(Modification records)
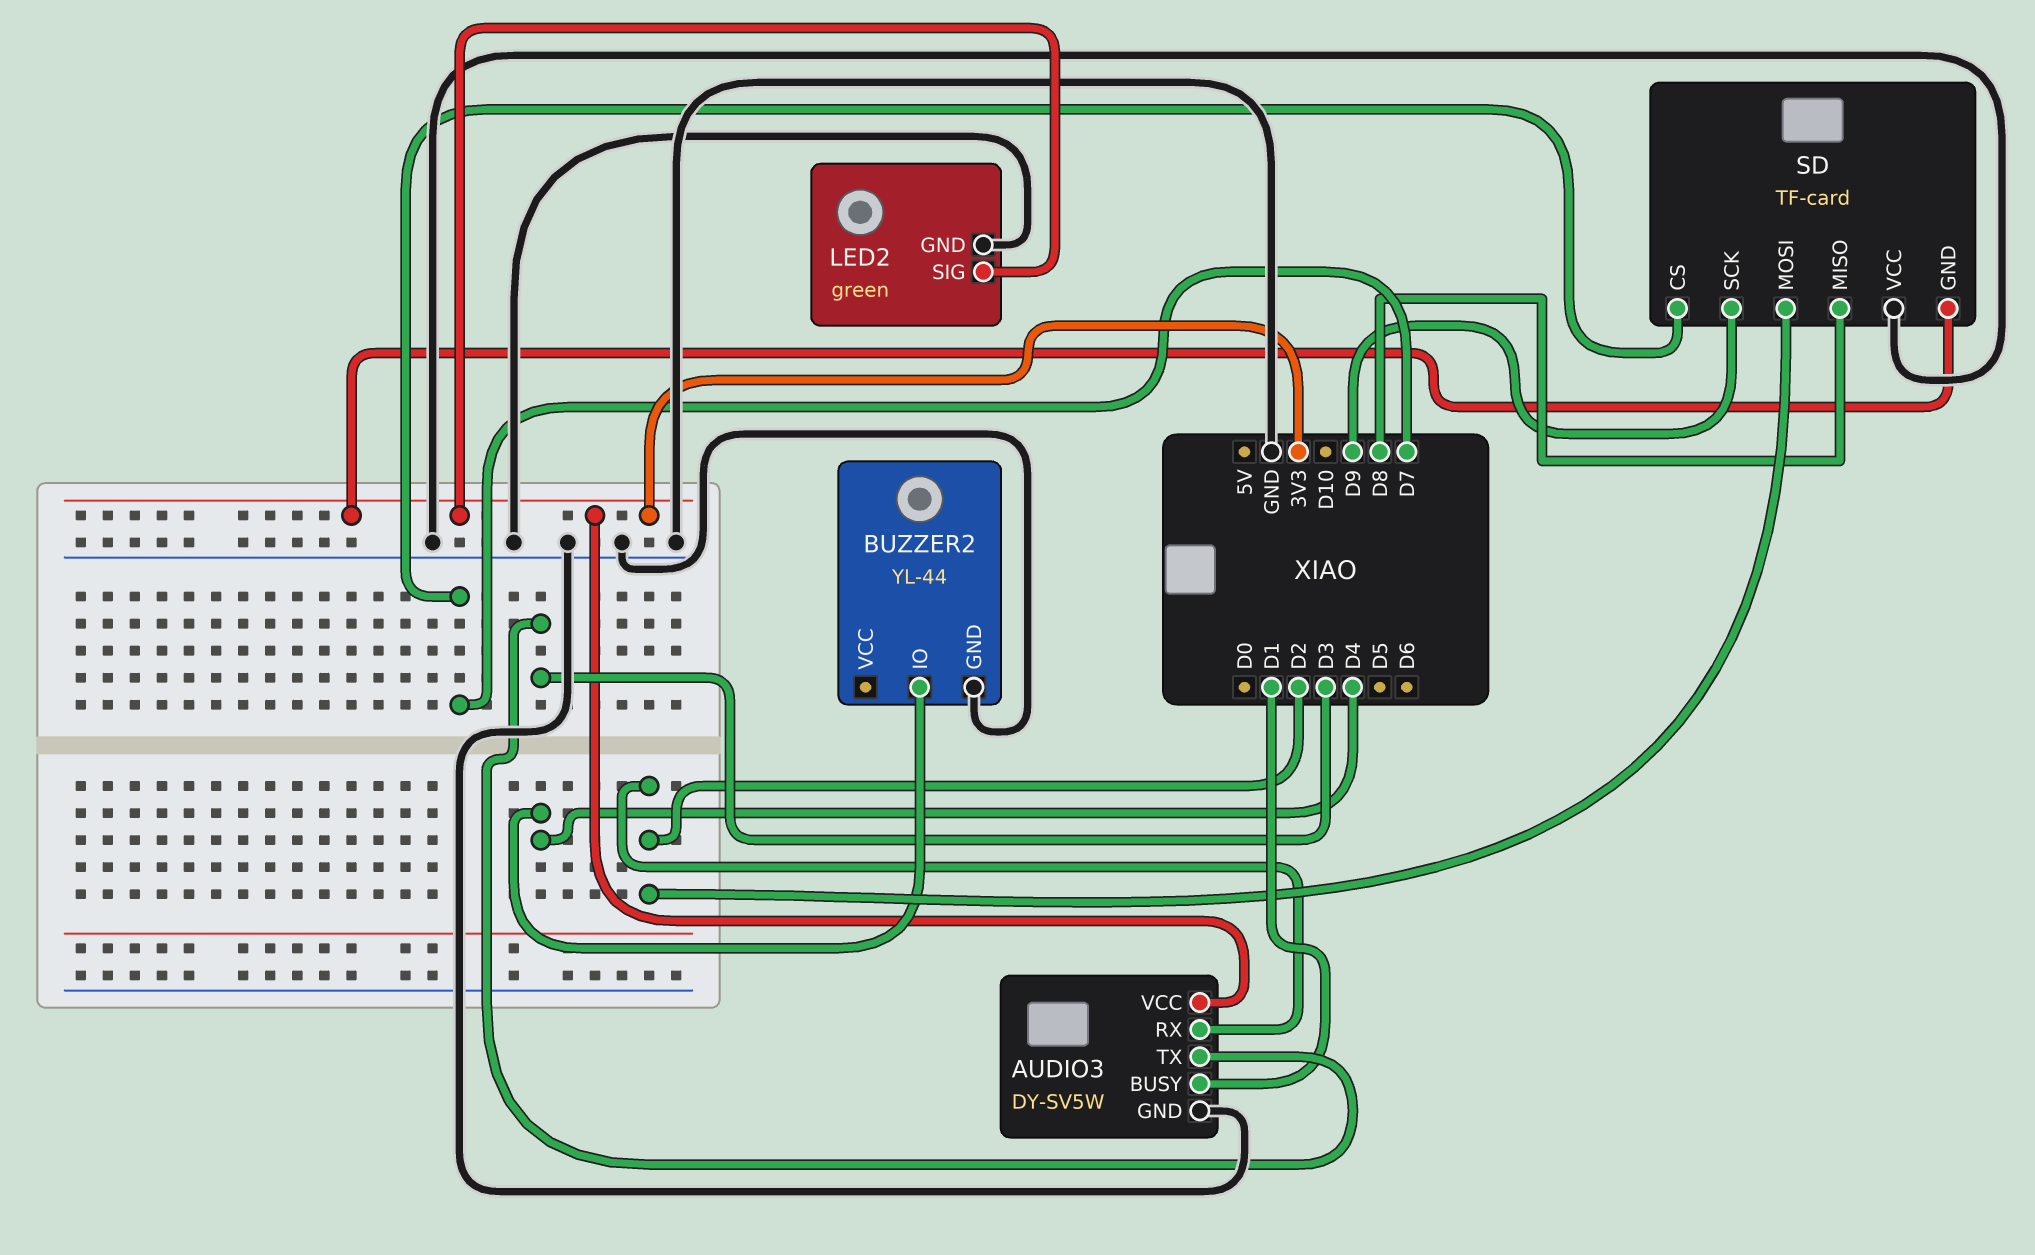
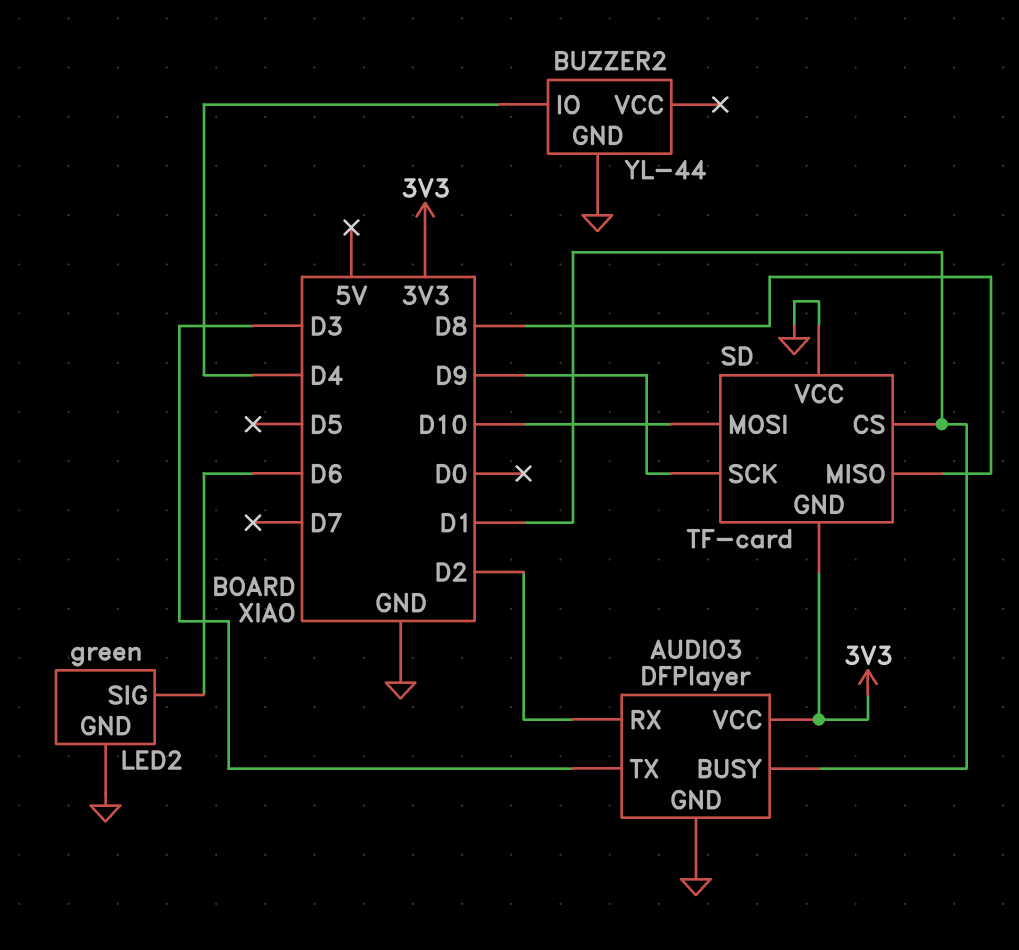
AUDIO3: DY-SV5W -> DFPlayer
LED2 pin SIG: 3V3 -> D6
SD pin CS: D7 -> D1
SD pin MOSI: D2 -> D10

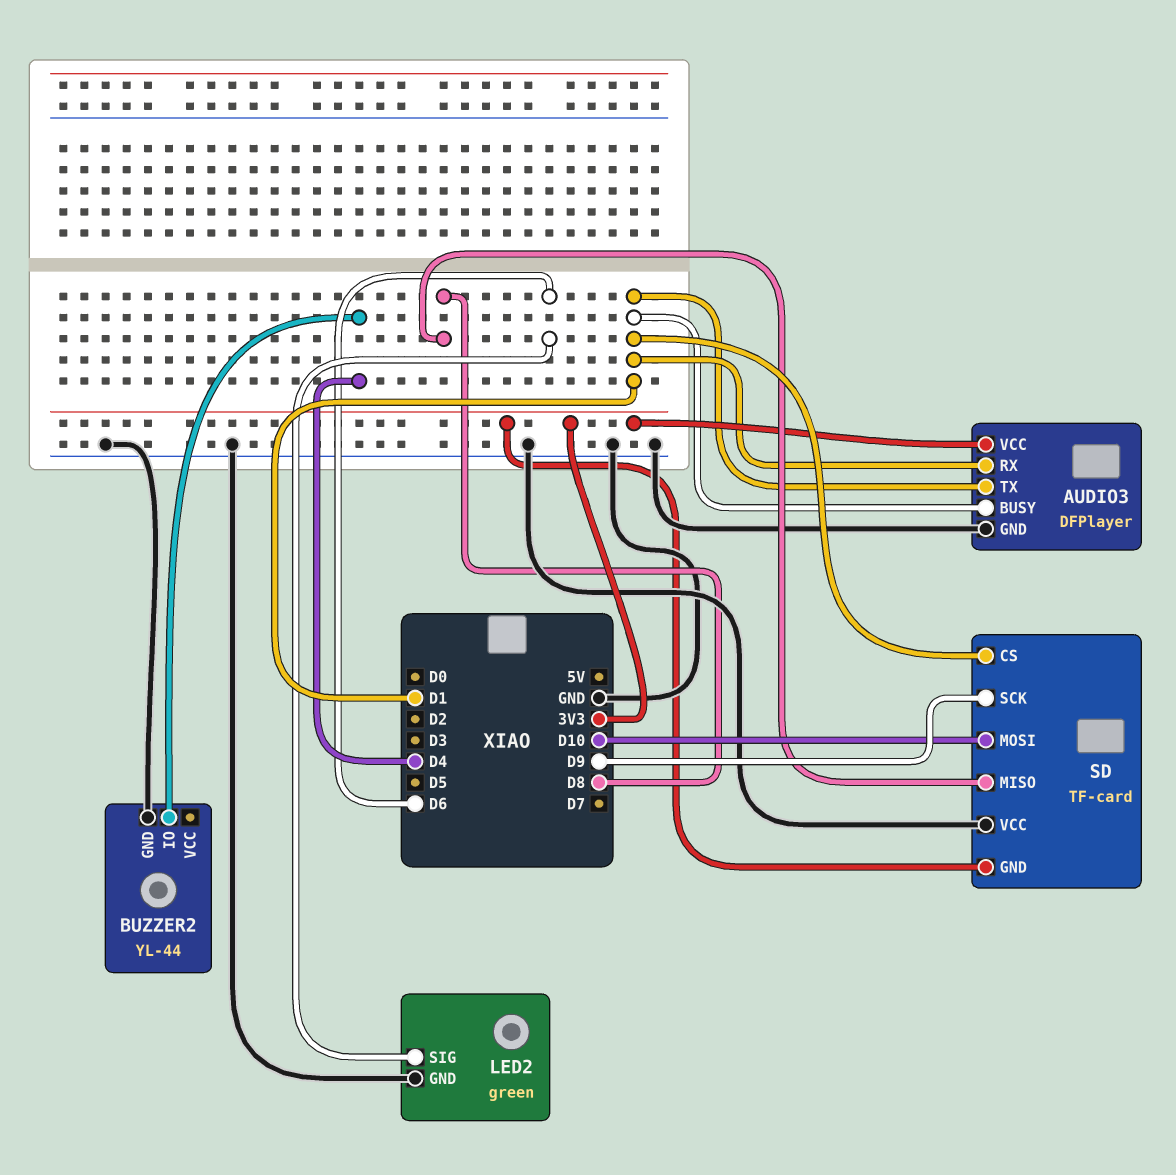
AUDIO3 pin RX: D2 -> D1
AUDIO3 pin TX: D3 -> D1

Work order -
A verbatim copy of all the records, minus the pictures, is the expected answer.

Exercise response -
AUDIO3: DY-SV5W -> DFPlayer
LED2 pin SIG: 3V3 -> D6
SD pin CS: D7 -> D1
SD pin MOSI: D2 -> D10

AUDIO3 pin RX: D2 -> D1
AUDIO3 pin TX: D3 -> D1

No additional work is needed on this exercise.